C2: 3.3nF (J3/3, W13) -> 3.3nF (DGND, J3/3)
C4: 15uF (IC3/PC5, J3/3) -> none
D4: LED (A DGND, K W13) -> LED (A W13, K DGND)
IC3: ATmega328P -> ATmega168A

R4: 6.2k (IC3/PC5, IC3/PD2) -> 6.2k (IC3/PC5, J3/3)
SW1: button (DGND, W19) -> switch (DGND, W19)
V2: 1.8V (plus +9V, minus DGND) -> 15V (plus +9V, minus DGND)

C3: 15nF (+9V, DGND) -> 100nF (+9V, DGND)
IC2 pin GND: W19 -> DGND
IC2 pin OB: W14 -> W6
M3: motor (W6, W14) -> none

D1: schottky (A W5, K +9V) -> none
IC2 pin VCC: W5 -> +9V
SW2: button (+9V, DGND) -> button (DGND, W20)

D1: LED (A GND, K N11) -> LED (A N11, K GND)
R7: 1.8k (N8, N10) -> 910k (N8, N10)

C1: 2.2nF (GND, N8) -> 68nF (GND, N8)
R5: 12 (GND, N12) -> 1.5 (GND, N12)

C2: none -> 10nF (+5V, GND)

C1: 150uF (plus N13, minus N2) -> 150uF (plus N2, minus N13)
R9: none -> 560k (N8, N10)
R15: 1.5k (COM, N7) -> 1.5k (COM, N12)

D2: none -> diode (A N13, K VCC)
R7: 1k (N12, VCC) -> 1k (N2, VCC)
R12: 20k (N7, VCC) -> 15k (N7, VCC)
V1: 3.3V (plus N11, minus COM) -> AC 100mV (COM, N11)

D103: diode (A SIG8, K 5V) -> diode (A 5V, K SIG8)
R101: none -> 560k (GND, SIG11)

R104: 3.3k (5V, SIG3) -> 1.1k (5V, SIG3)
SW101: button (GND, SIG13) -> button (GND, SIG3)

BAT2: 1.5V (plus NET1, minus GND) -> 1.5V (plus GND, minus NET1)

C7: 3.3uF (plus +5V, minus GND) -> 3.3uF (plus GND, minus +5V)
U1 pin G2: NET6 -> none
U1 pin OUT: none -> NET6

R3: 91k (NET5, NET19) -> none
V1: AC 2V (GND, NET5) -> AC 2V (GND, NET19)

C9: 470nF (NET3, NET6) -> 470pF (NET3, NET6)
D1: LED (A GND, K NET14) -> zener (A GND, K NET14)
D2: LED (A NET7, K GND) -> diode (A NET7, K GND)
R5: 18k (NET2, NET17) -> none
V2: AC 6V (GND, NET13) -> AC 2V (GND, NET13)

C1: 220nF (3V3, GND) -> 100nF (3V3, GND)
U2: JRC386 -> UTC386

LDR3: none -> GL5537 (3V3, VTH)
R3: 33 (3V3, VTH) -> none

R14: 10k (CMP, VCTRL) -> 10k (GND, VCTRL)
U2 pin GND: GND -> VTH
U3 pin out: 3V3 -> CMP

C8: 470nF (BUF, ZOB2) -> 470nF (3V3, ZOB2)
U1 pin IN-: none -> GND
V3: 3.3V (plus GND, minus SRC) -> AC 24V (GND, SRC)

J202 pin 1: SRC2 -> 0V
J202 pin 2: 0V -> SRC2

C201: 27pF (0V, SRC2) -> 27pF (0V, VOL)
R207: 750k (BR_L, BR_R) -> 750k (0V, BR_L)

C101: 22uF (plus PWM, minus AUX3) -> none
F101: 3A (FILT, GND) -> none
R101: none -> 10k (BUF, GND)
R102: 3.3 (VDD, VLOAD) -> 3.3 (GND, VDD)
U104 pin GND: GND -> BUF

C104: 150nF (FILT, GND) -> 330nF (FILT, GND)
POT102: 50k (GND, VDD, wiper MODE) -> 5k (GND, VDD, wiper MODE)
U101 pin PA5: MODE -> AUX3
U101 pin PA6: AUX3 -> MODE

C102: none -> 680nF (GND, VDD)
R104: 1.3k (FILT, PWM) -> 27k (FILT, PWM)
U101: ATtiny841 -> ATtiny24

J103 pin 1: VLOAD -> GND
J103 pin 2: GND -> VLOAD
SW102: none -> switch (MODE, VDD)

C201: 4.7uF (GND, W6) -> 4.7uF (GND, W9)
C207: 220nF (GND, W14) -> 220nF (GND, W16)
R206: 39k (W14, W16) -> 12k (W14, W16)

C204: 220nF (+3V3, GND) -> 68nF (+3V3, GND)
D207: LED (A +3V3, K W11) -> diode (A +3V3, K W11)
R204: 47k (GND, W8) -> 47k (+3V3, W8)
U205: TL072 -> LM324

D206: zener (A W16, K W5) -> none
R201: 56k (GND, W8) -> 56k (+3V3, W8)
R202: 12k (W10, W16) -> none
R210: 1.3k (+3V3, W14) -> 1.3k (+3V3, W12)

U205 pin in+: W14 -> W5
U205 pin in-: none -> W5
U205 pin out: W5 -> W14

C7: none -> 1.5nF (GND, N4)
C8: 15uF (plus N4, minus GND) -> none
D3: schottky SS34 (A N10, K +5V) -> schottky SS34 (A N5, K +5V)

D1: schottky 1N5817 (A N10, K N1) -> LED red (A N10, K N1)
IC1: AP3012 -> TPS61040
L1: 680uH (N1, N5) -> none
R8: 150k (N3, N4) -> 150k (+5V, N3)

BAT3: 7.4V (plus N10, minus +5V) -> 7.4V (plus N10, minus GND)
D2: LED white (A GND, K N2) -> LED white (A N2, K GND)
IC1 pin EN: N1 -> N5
....................
## TASK DETAILS
Could you return all lines from the data above that contain the string "zener"?

## OUTPUT FOR THIS EXERCISE
D1: LED (A GND, K NET14) -> zener (A GND, K NET14)
D206: zener (A W16, K W5) -> none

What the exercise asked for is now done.